### Working data
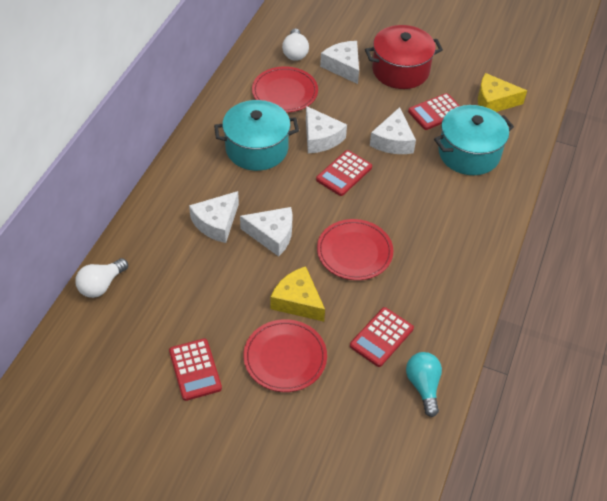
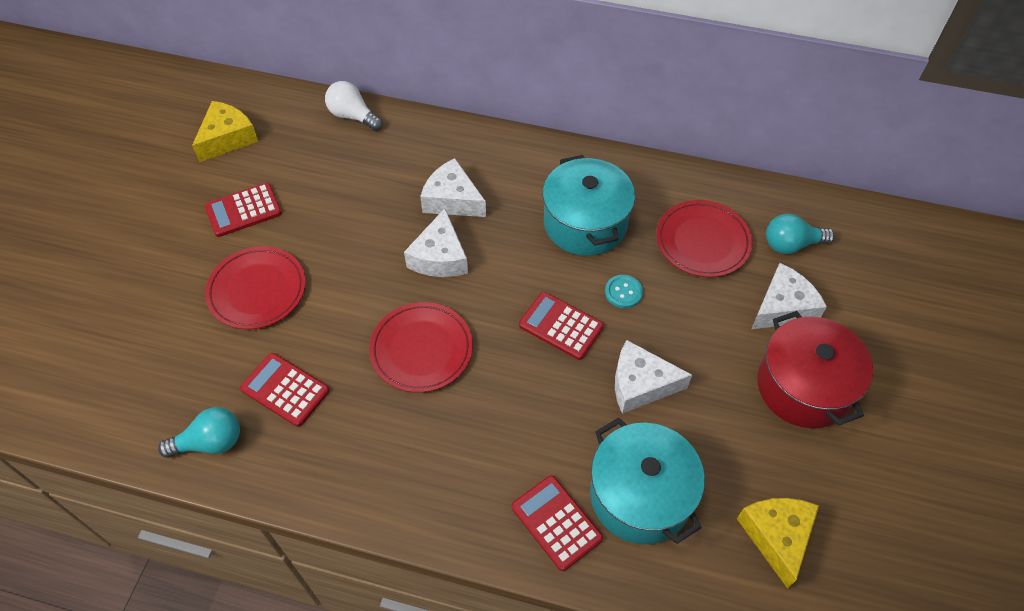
camera: 85 degrees right, 5 degrees up
(295, 52) = (791, 244): white light bulb -> turquoise light bulb
(298, 301) = (338, 294): yellow cheese -> yellow cheese (227, 138)
(320, 138) = (623, 292): white cheese -> turquoise button
(436, 112) = (721, 443): red calculator -> red calculator (556, 522)

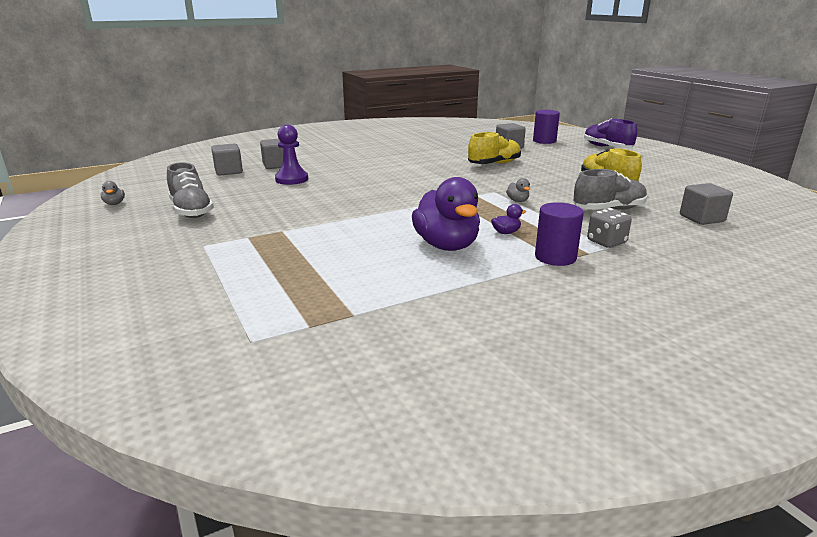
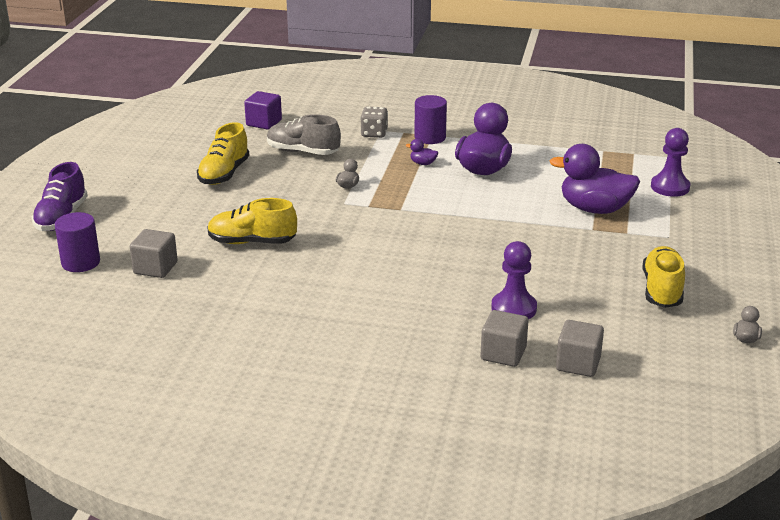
camera: 140 degrees left, 5 degrees up
(191, 211) = (662, 290): grey shoe -> yellow shoe
(228, 295) = (670, 187): none -> purple pawn
(295, 246) = (594, 209): none -> purple duck
(701, 218) = (264, 123): grey cube -> purple cube

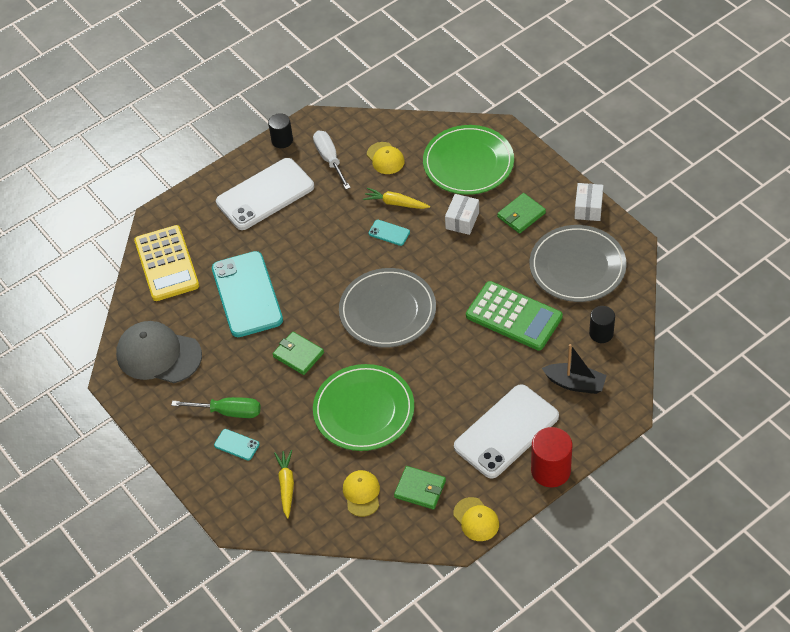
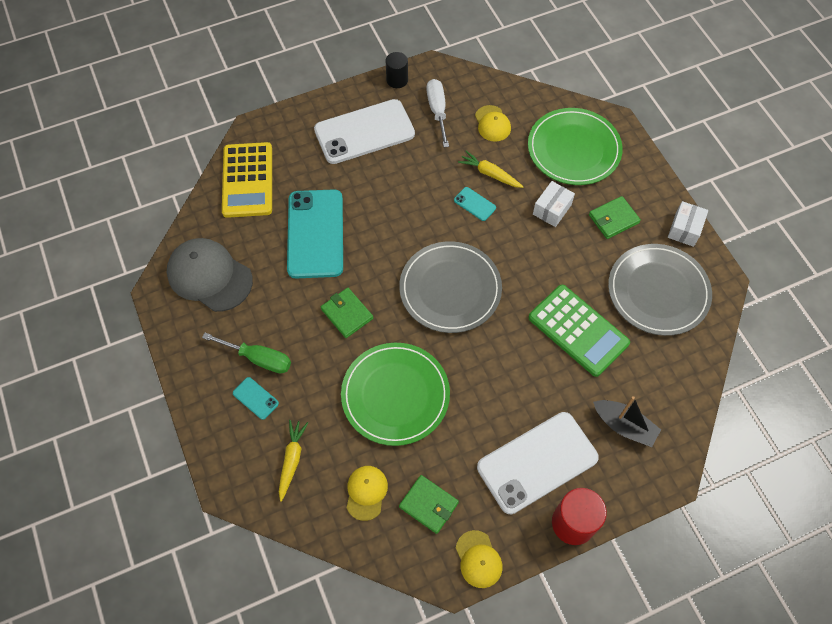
camera: 10 degrees right, 10 degrees up
(601, 333) = (665, 375): black cylinder -> none

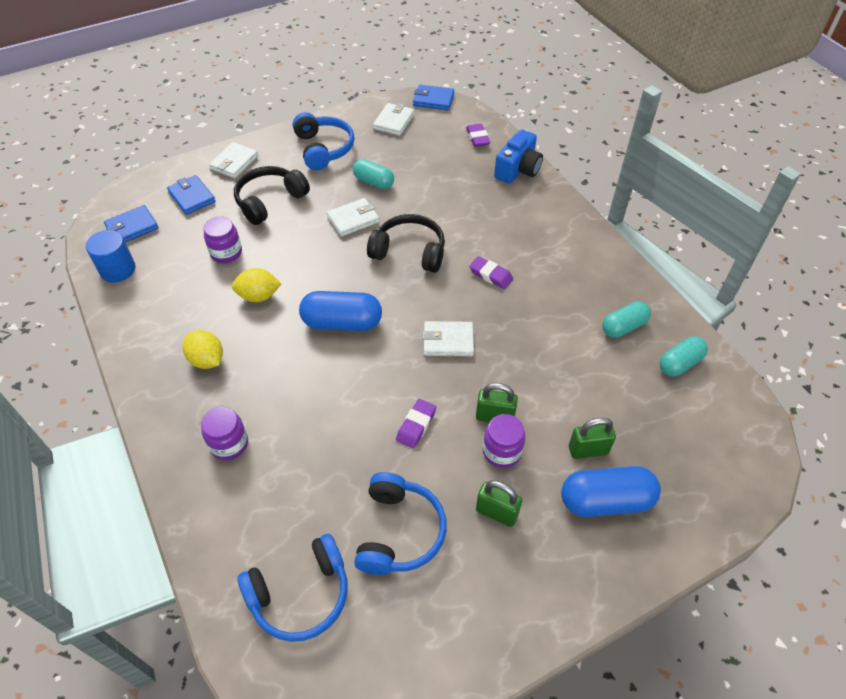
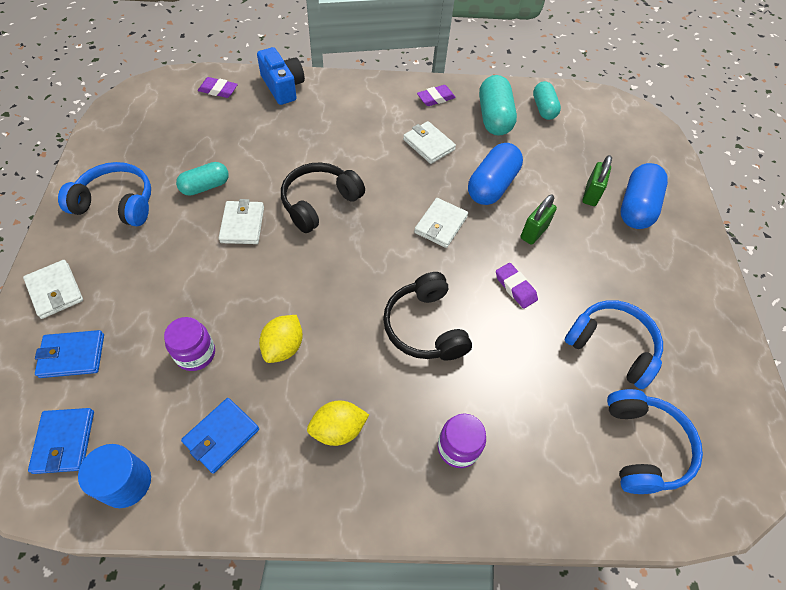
camera: 65 degrees left, 5 degrees up
(269, 201) = (151, 282): black headphones -> black headphones (424, 327)
(342, 322) = (368, 291): blue capsule -> blue capsule (492, 185)
(394, 121) = (134, 133): white wallet -> white wallet (428, 144)
(433, 100) = (135, 92): blue wallet -> blue wallet (221, 436)
(490, 275) = (389, 163): purple eraser -> purple eraser (436, 98)
(496, 512) = (620, 274): green padlock -> none
(501, 451) = (568, 244): purple jar -> none
(623, 327) = (494, 117): turquoise capsule -> turquoise capsule, size x1.53

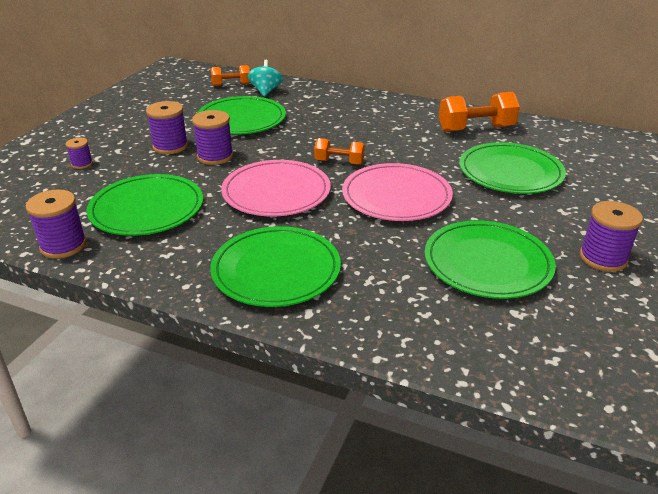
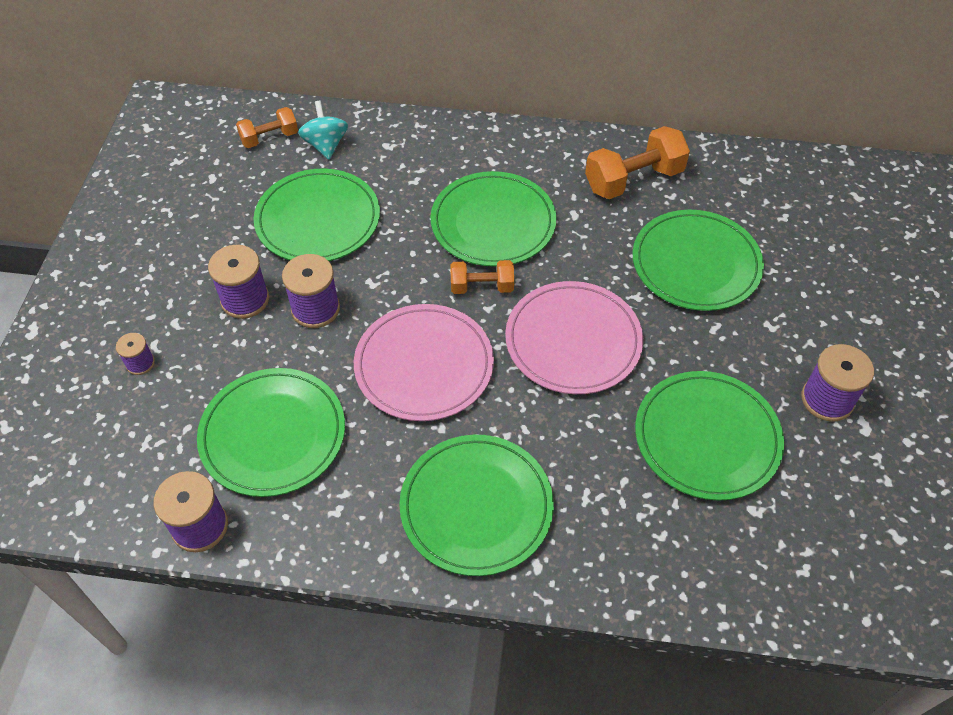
camera: 15 degrees left, 20 degrees up
(362, 135) = (493, 223): none -> green plate

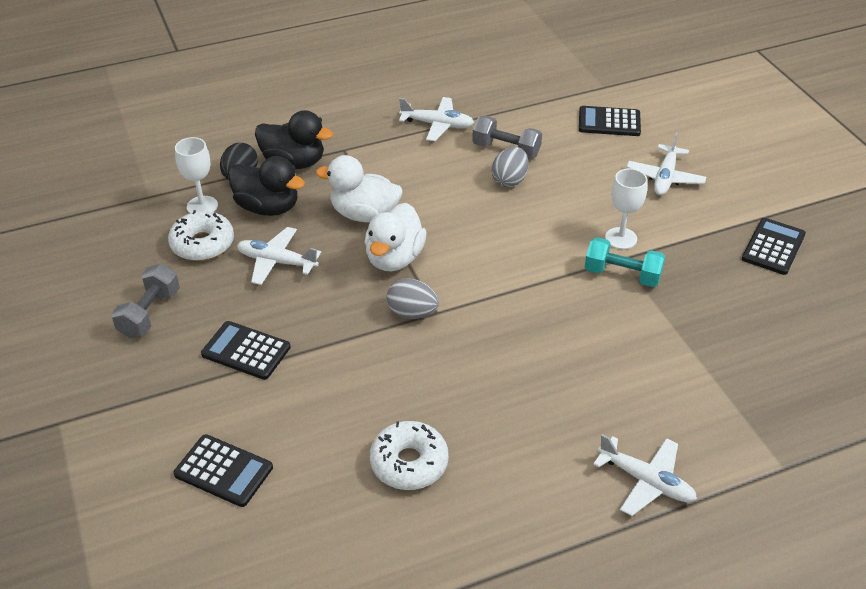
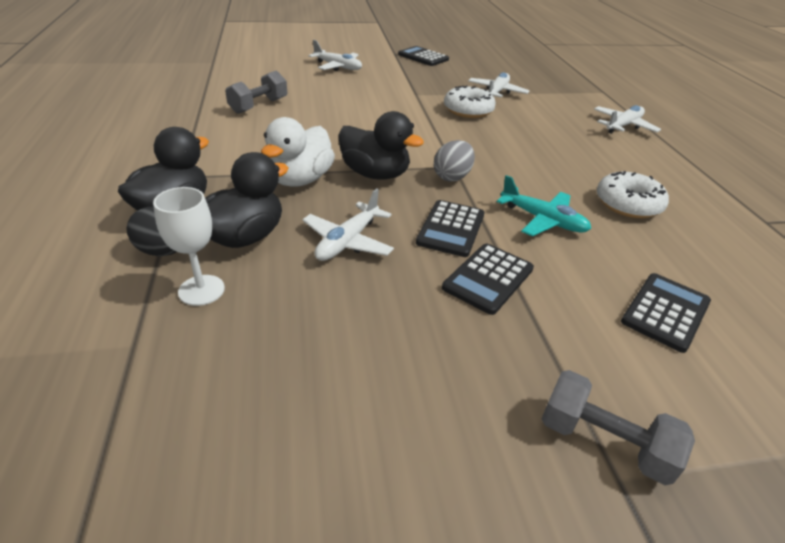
camera: 80 degrees left, 5 degrees down
(150, 313) = (404, 358): grey dumbbell -> grey dumbbell (604, 442)
(202, 244) = (283, 296): white donut -> white donut (468, 110)
(350, 387) = (543, 220): none -> turquoise plane
(394, 258) = (375, 174): white duck -> black duck
(437, 125) = (191, 125): white plane -> white plane (496, 92)
(509, 180) = (300, 111): grey egg -> none
(609, 122) = (259, 69): black calculator -> black calculator (450, 229)
(621, 238) = (394, 90): white goblet -> none
(622, 275) = (433, 97): turquoise dumbbell -> none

### Work instruction
Verbatim output of every entry above is required, though pictures are to be left out.

### Response to the task
camera: 85 degrees right, 5 degrees up
(295, 52) = (791, 244): white light bulb -> turquoise light bulb
(298, 301) = (338, 294): yellow cheese -> yellow cheese (227, 138)
(320, 138) = (623, 292): white cheese -> turquoise button
(436, 112) = (721, 443): red calculator -> red calculator (556, 522)

camera: 140 degrees left, 5 degrees up
(191, 211) = (662, 290): grey shoe -> yellow shoe
(228, 295) = (670, 187): none -> purple pawn
(295, 246) = (594, 209): none -> purple duck
(701, 218) = (264, 123): grey cube -> purple cube

camera: 10 degrees right, 10 degrees up
(601, 333) = (665, 375): black cylinder -> none

camera: 65 degrees left, 5 degrees up
(269, 201) = (151, 282): black headphones -> black headphones (424, 327)
(342, 322) = (368, 291): blue capsule -> blue capsule (492, 185)
(394, 121) = (134, 133): white wallet -> white wallet (428, 144)
(433, 100) = (135, 92): blue wallet -> blue wallet (221, 436)
(490, 275) = (389, 163): purple eraser -> purple eraser (436, 98)
(496, 512) = (620, 274): green padlock -> none
(501, 451) = (568, 244): purple jar -> none
(623, 327) = (494, 117): turquoise capsule -> turquoise capsule, size x1.53

camera: 15 degrees left, 20 degrees up
(362, 135) = (493, 223): none -> green plate

camera: 80 degrees left, 5 degrees down
(150, 313) = (404, 358): grey dumbbell -> grey dumbbell (604, 442)
(202, 244) = (283, 296): white donut -> white donut (468, 110)
(350, 387) = (543, 220): none -> turquoise plane
(394, 258) = (375, 174): white duck -> black duck
(437, 125) = (191, 125): white plane -> white plane (496, 92)
(509, 180) = (300, 111): grey egg -> none
(609, 122) = (259, 69): black calculator -> black calculator (450, 229)
(621, 238) = (394, 90): white goblet -> none
(622, 275) = (433, 97): turquoise dumbbell -> none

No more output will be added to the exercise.